Problem statement: Lines before the one containing "tape (red) [127" in the records below are to be left out; that line and all after it, through the end, are to be retyped exactly.

··· Records to use

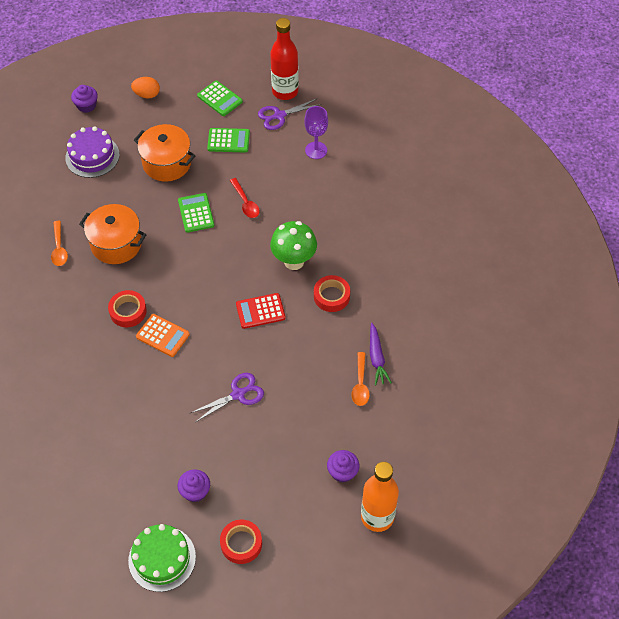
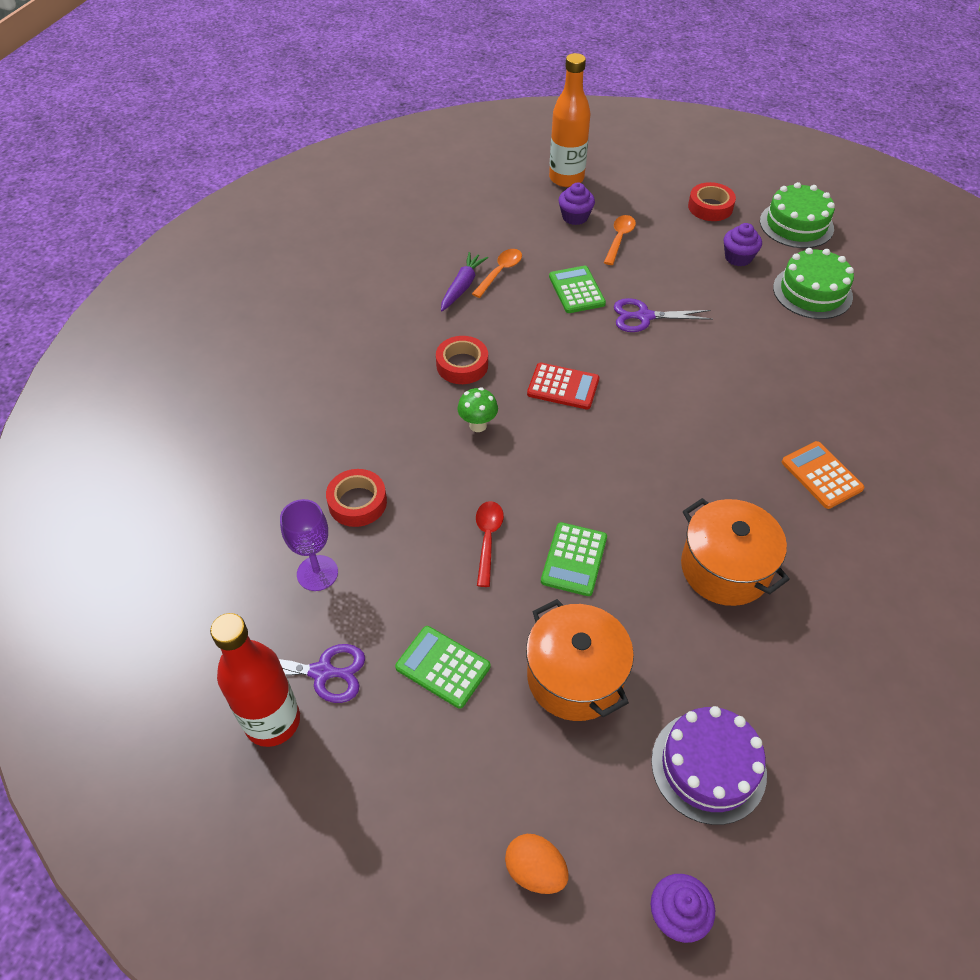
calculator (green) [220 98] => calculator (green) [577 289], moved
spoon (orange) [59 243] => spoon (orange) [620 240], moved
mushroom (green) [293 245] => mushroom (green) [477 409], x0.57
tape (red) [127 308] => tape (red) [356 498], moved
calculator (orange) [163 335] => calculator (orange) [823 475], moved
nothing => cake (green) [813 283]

······

Output of the task:
tape (red) [127 308] => tape (red) [356 498], moved
calculator (orange) [163 335] => calculator (orange) [823 475], moved
nothing => cake (green) [813 283]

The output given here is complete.